* _Assignment_
Your reply should be one number: how many lines of the material contain the word "java".

+++ Listed records +++

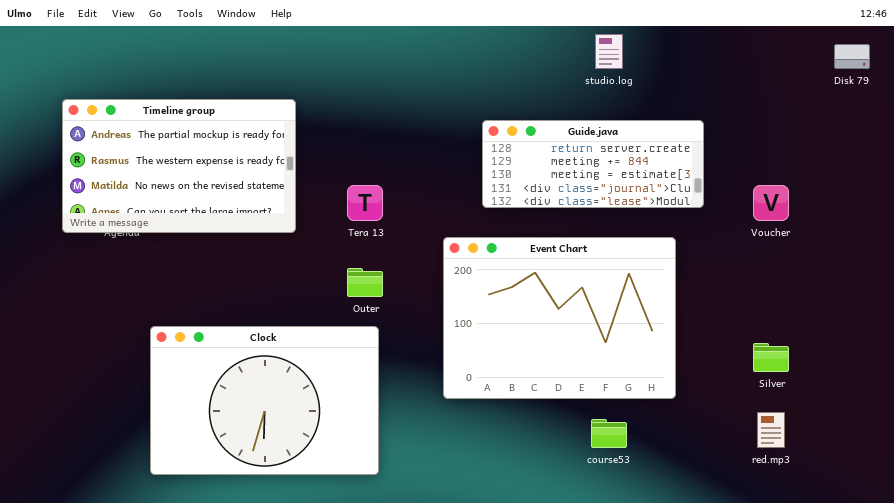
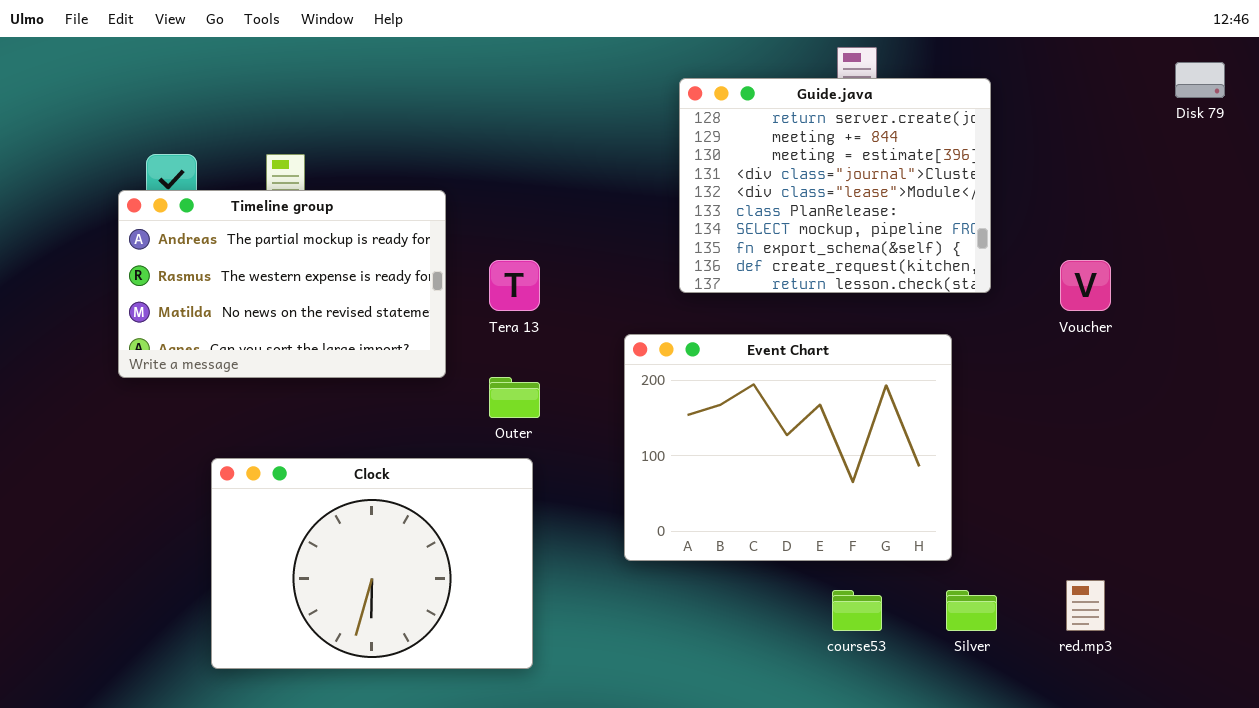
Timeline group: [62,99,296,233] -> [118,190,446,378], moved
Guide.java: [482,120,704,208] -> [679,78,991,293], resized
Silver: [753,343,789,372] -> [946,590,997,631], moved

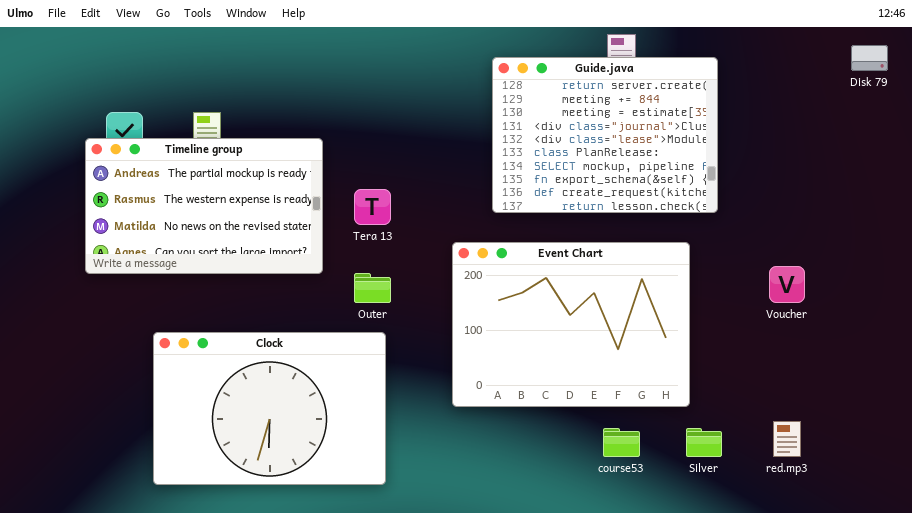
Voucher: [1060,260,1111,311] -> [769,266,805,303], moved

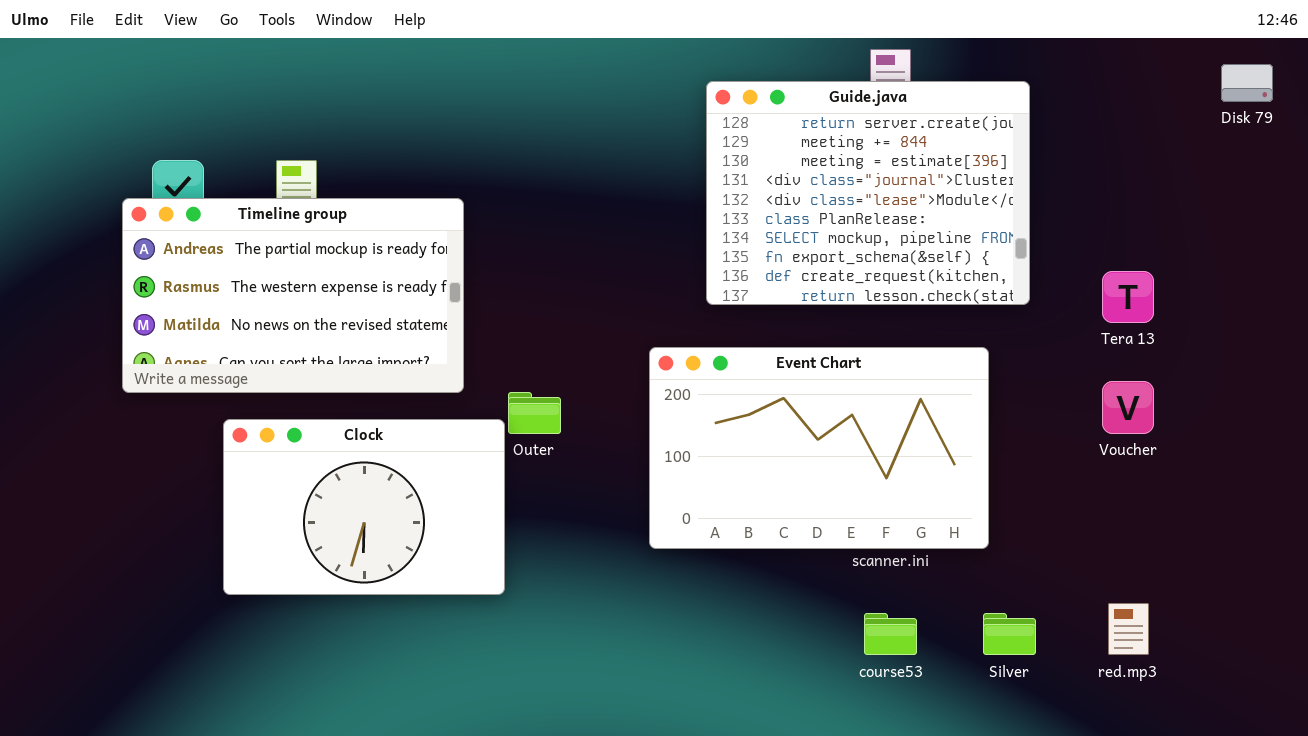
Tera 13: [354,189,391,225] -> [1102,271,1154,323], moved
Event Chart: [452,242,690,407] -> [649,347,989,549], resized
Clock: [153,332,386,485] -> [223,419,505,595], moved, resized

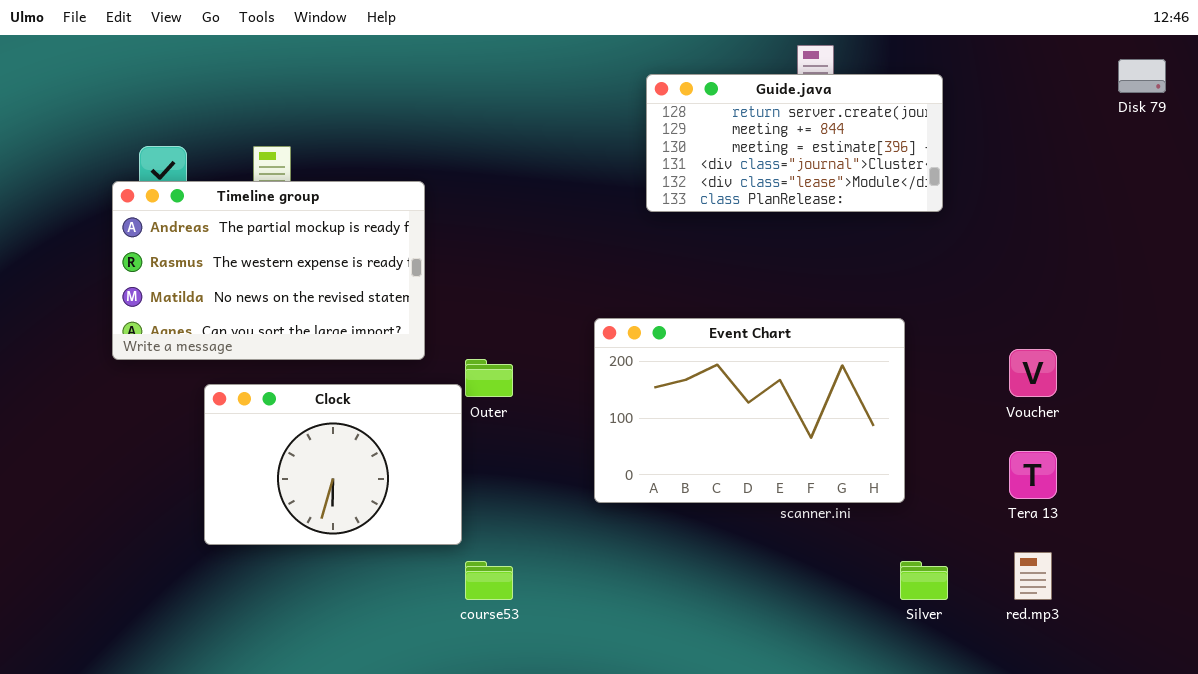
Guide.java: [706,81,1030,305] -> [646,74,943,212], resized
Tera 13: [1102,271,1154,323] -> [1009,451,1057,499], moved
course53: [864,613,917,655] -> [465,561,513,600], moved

+++

* _Solution to the problem_
2